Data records
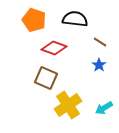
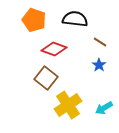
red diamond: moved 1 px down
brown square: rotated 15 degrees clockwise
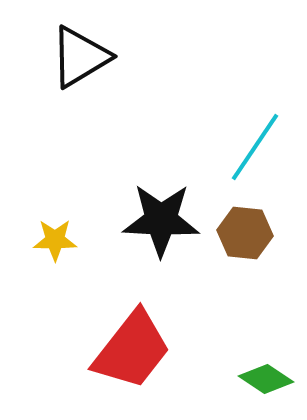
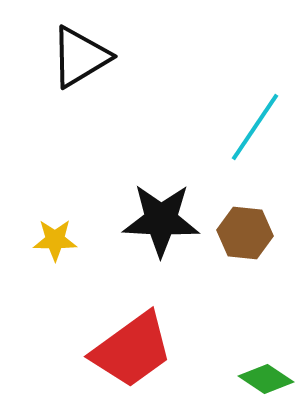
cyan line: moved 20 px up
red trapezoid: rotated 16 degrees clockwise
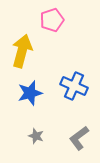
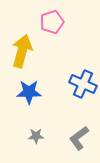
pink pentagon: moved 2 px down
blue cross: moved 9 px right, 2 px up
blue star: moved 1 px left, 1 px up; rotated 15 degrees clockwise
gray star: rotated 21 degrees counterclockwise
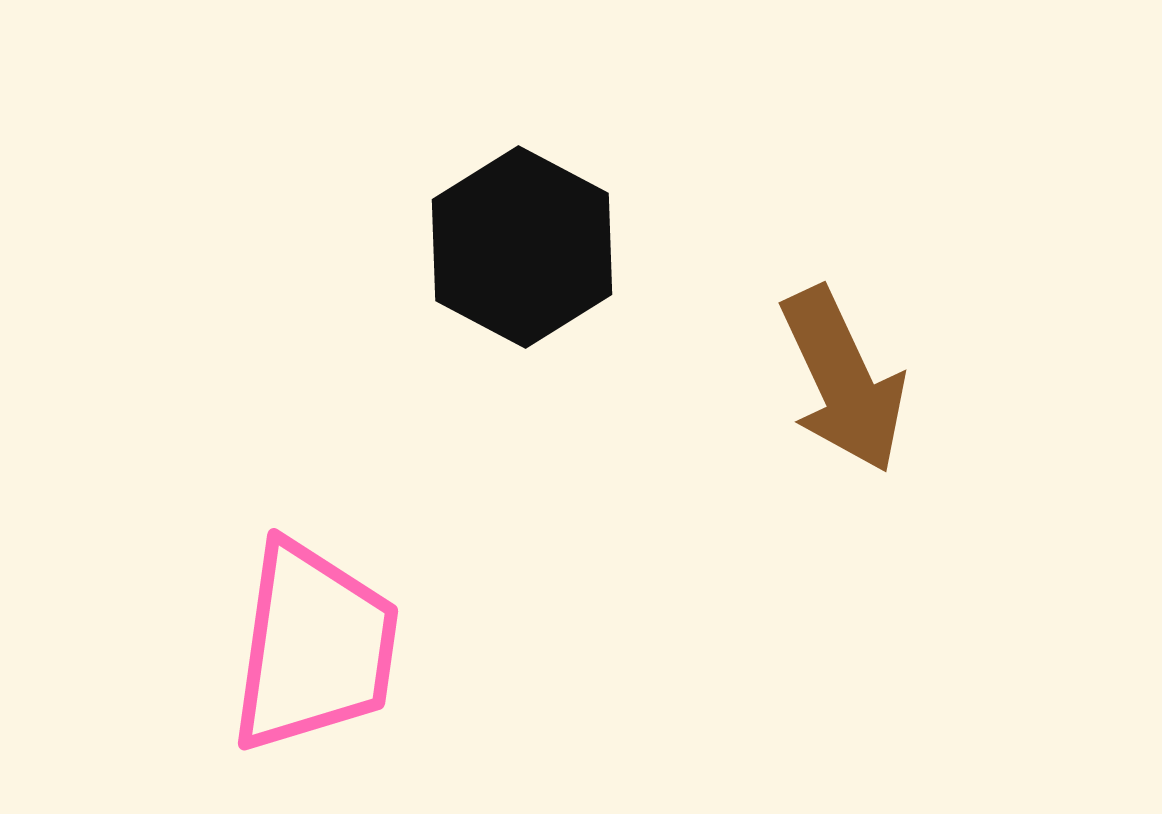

--

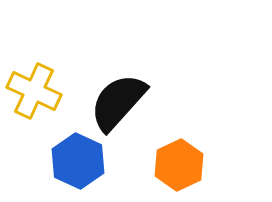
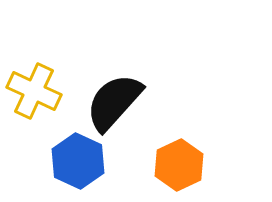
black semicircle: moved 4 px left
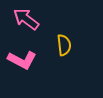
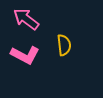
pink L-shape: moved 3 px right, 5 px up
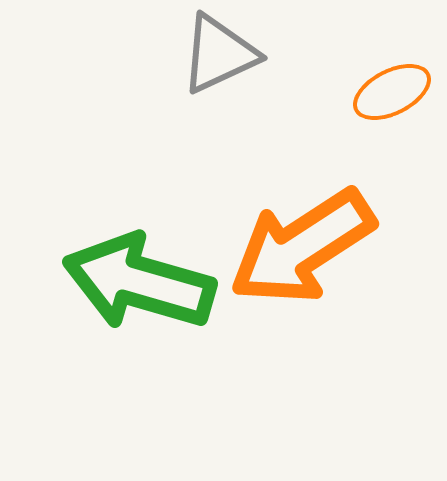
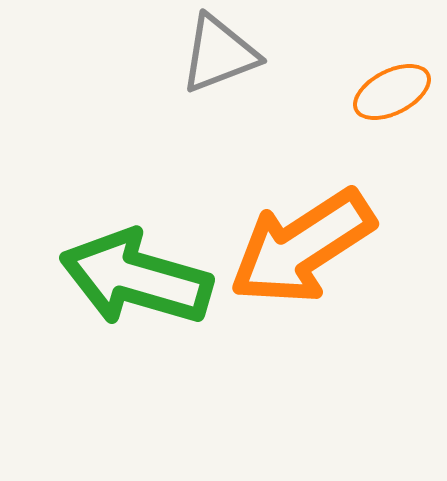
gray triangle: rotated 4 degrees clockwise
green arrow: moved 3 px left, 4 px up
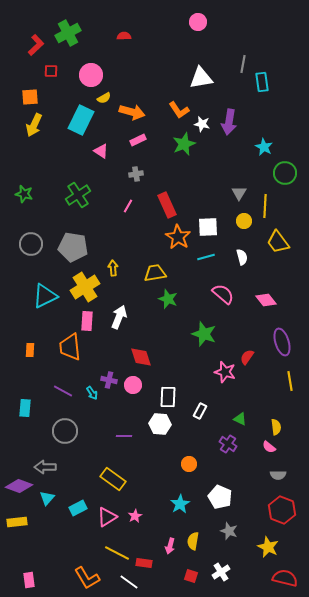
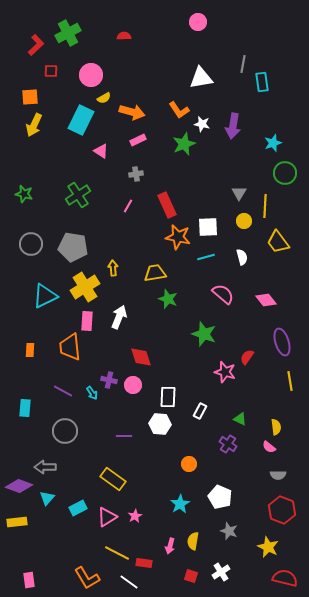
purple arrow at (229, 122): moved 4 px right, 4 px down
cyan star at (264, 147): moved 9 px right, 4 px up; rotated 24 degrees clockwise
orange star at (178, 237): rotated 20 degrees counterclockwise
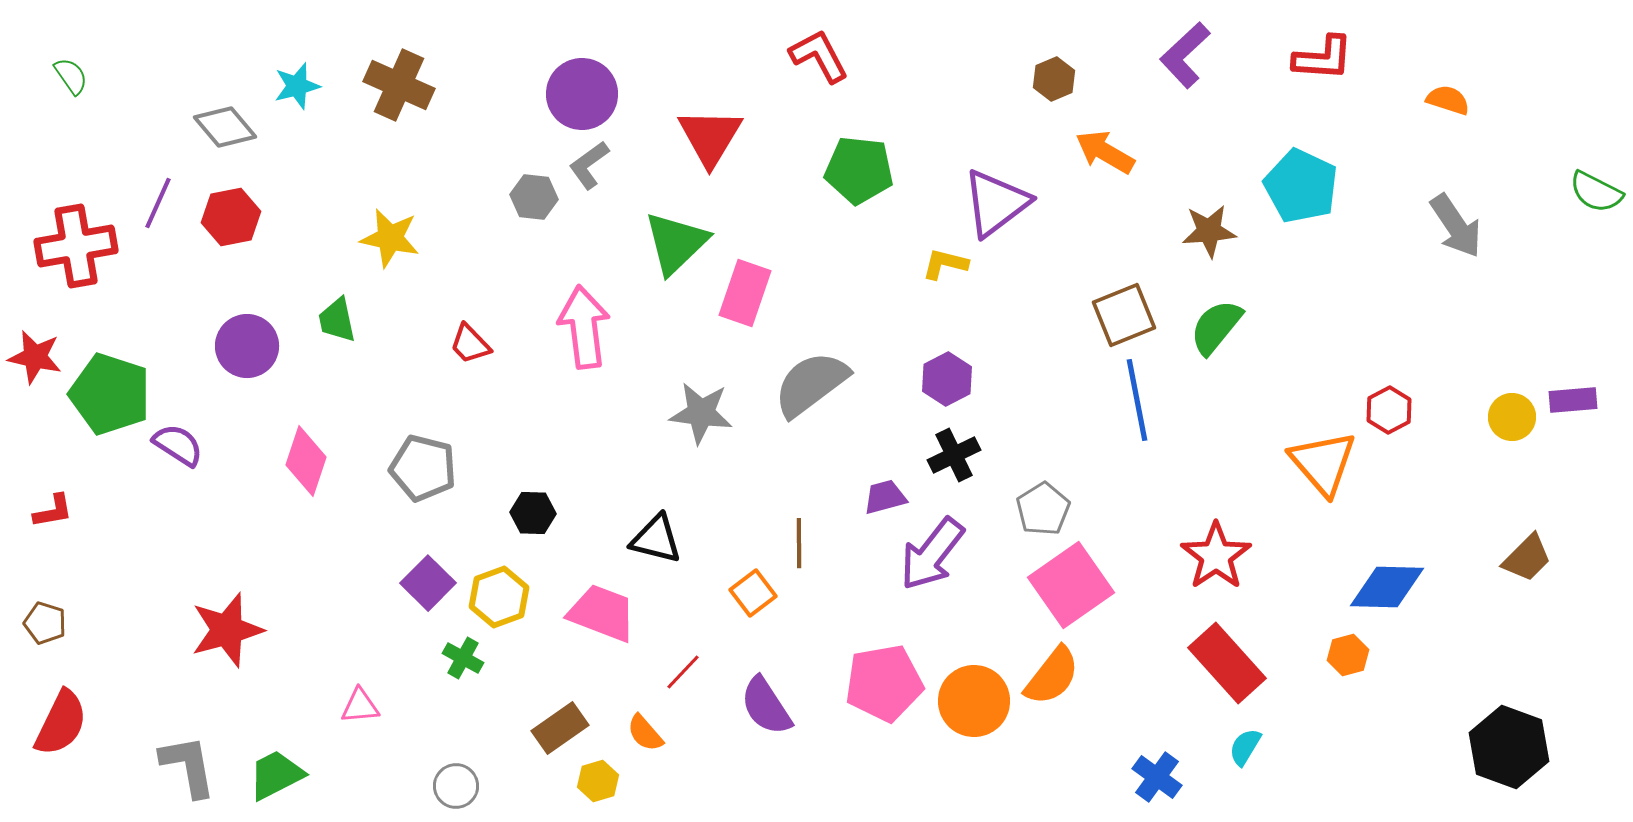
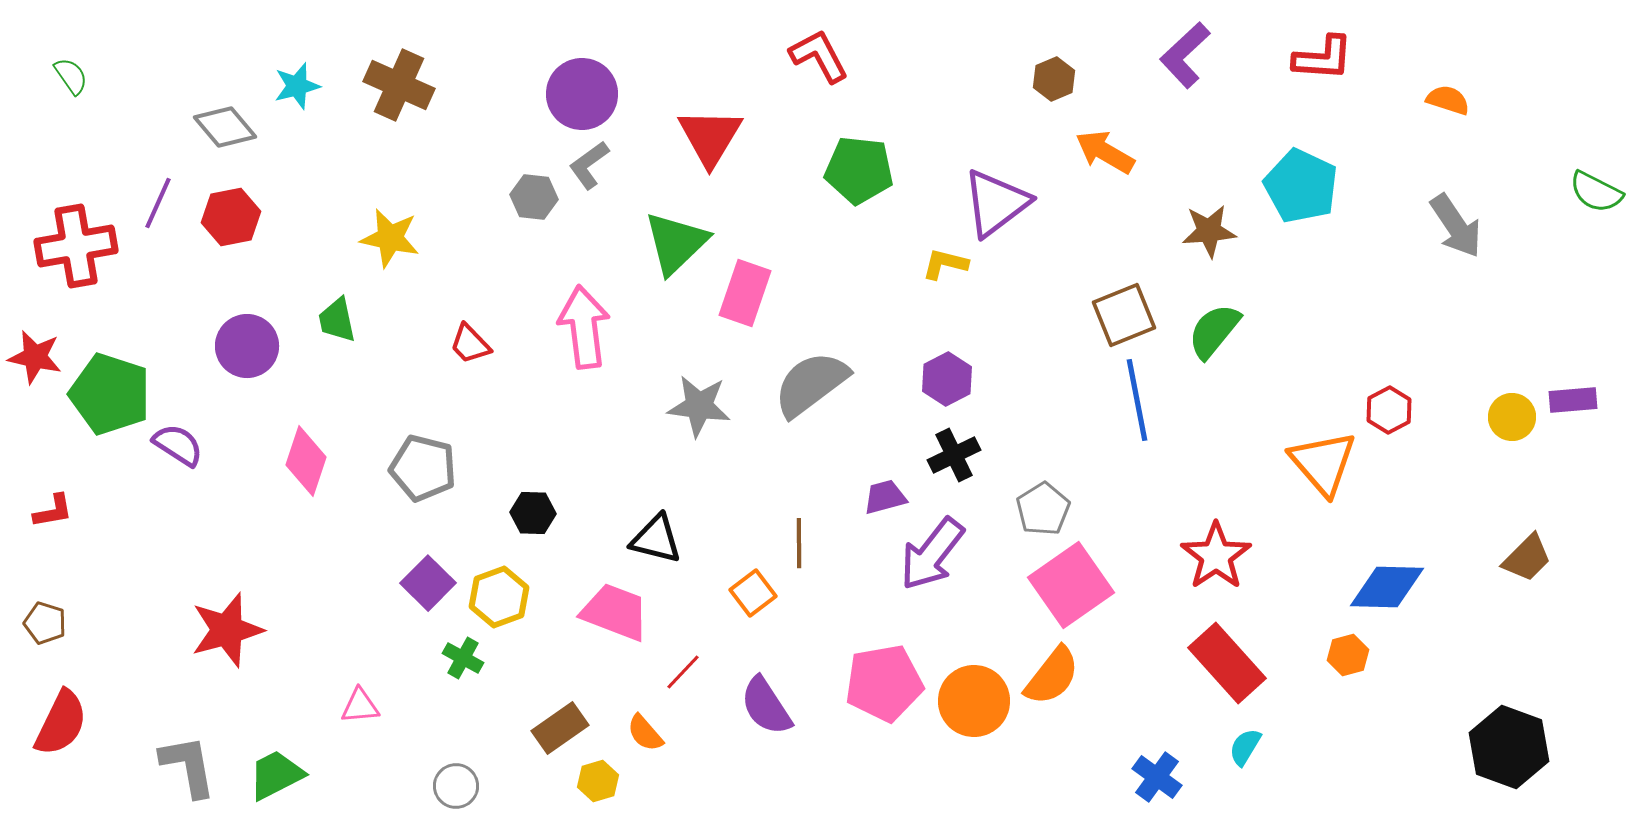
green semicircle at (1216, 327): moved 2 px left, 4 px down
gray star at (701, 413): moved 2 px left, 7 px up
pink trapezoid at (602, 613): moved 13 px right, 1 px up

GIVEN REQUEST>
Recast the stretch of entries from the line containing "gray triangle: rotated 4 degrees clockwise" through the line containing "green arrow: moved 3 px left, 4 px up" as a numbered list, omitting any blank lines.

SOLUTION TO THIS TASK>
1. gray triangle: rotated 4 degrees clockwise
2. green arrow: moved 3 px left, 4 px up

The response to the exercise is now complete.